Exercise goal: From the data below, repeat exactly the lines from the line with "camera: 30 degrees right, 0 degrees up" to the line with "green hourglass [435,402,484,491]", both included.

[Material for this exercise Boundary: Start]

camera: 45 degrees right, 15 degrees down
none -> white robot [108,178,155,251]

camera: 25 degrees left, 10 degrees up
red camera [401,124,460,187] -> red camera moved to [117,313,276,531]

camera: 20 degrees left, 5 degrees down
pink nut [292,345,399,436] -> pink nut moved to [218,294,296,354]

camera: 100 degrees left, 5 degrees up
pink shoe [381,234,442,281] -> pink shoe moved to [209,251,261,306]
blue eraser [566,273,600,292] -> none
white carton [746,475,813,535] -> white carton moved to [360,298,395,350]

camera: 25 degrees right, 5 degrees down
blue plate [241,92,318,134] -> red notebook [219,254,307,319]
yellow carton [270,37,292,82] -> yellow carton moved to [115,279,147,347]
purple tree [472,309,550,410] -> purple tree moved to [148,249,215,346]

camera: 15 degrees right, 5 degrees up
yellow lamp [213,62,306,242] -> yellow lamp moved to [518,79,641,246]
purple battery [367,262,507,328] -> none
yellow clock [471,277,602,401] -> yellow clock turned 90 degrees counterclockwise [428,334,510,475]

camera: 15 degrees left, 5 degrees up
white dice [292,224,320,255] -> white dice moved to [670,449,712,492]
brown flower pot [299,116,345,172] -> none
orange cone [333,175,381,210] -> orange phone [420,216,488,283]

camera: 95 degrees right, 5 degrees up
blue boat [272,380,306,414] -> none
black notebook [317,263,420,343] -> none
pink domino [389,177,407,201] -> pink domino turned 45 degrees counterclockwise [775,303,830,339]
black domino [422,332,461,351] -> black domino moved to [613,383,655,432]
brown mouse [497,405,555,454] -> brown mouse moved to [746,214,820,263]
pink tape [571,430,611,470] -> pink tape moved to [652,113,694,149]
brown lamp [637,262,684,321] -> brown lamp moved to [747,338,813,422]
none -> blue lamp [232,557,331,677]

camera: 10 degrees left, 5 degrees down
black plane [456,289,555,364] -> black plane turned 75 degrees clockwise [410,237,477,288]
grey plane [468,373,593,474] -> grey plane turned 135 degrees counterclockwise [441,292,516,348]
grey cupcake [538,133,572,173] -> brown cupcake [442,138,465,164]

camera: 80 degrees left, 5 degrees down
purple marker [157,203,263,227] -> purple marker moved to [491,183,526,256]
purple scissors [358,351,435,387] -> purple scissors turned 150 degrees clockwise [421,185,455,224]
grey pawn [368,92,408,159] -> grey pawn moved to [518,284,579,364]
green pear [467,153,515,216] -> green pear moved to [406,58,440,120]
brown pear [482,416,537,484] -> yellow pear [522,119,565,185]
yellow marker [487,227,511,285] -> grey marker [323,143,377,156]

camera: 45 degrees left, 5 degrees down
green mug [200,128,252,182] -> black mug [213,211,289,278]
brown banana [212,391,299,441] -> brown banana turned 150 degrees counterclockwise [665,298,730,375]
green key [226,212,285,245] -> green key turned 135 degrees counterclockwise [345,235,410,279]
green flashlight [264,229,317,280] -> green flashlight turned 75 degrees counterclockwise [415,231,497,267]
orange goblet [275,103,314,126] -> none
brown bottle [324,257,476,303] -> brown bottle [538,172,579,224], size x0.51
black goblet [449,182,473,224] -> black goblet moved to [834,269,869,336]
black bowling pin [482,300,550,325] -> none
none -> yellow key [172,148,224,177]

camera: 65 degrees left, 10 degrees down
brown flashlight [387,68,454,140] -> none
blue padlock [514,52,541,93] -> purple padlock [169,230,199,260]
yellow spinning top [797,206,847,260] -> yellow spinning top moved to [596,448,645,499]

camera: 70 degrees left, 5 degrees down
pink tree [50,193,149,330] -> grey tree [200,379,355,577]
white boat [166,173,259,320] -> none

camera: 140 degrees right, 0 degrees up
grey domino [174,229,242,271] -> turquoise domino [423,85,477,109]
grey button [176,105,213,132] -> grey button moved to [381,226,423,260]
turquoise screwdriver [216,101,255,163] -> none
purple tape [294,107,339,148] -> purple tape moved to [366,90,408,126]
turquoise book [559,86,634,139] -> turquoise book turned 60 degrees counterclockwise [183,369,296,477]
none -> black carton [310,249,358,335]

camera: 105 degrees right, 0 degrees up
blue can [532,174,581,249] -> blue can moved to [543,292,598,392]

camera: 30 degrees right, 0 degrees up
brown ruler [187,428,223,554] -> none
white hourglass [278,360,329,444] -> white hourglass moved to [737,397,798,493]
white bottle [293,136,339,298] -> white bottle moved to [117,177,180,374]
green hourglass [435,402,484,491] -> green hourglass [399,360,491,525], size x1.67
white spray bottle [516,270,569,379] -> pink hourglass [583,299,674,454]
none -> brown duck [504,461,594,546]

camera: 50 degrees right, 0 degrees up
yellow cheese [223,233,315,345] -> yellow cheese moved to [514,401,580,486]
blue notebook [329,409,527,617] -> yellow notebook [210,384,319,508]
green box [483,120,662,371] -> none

[Material for this exercise Boundary: End]

Result below:
camera: 30 degrees right, 0 degrees up
brown ruler [187,428,223,554] -> none
white hourglass [278,360,329,444] -> white hourglass moved to [737,397,798,493]
white bottle [293,136,339,298] -> white bottle moved to [117,177,180,374]
green hourglass [435,402,484,491] -> green hourglass [399,360,491,525], size x1.67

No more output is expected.